━━━ GIVEN DATA

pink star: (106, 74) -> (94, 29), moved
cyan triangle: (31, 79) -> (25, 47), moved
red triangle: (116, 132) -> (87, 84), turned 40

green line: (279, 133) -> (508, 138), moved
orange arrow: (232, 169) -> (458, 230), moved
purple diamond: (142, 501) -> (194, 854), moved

━━━━━━
━━━ GIVEN DATA

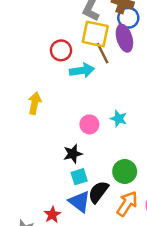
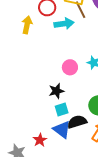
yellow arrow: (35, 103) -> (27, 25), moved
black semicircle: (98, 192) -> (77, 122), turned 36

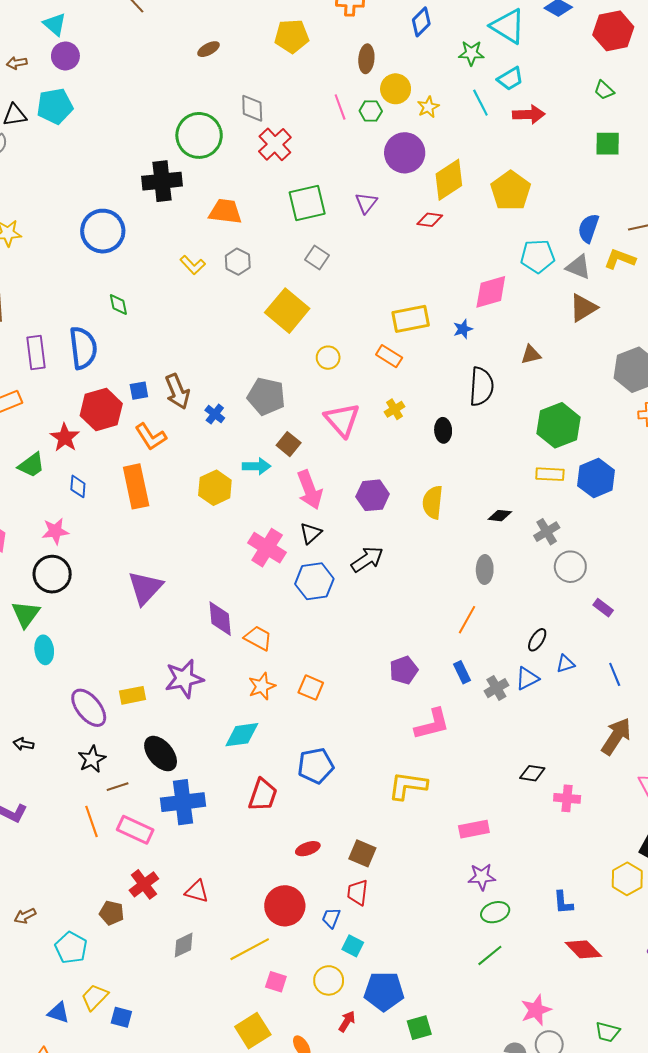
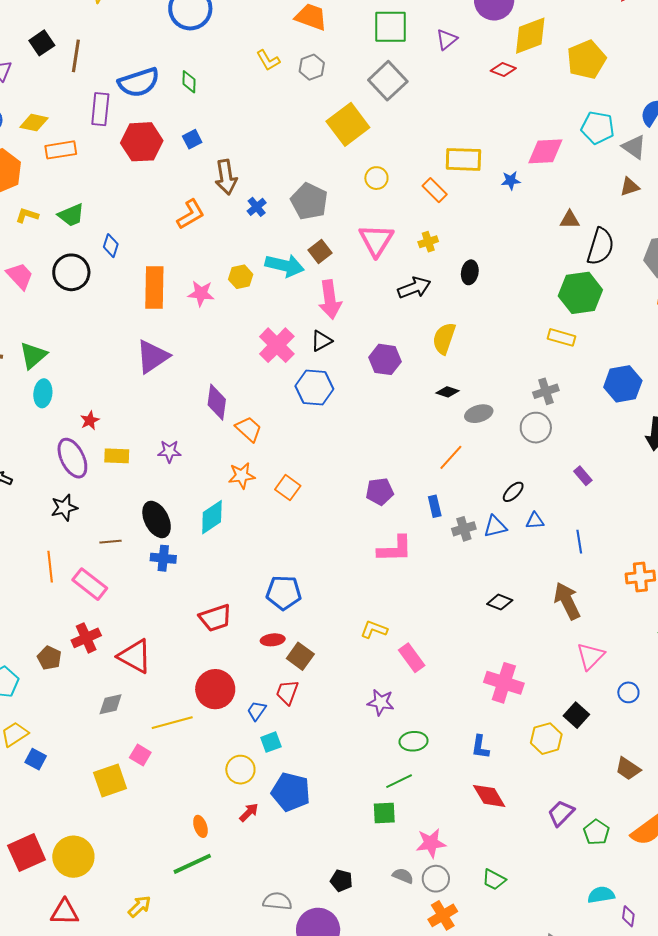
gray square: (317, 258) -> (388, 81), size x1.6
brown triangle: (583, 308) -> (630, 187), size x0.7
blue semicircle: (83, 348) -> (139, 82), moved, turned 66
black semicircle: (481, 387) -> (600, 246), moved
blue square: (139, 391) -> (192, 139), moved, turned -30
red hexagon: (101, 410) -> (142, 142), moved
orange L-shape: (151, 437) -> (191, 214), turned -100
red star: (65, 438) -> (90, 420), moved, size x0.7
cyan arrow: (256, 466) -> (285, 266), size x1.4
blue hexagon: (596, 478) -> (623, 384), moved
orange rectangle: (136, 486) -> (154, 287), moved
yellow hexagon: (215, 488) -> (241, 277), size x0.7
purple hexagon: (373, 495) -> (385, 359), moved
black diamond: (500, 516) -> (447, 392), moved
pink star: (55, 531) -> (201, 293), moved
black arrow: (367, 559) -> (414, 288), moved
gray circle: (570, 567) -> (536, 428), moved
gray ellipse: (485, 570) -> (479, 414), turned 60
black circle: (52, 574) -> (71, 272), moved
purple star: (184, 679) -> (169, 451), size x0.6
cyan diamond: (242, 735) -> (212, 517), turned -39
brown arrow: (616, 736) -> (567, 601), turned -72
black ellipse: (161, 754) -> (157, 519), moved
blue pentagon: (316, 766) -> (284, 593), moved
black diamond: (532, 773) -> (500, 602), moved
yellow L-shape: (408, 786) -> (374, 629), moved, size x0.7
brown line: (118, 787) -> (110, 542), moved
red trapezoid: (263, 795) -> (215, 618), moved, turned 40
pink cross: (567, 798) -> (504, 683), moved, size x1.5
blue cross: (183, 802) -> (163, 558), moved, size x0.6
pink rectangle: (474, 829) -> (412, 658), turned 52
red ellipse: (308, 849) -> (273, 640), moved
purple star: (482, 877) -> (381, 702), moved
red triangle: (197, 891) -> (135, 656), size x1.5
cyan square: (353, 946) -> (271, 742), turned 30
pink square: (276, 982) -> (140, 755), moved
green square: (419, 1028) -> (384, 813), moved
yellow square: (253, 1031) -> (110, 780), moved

━━━━━━

◆ **PROBLEM**
Show each line in the entries that holds the string "gray".

◆ **SOLVED PROBLEM**
gray square: (317, 258) -> (388, 81), size x1.6
gray circle: (570, 567) -> (536, 428), moved
gray ellipse: (485, 570) -> (479, 414), turned 60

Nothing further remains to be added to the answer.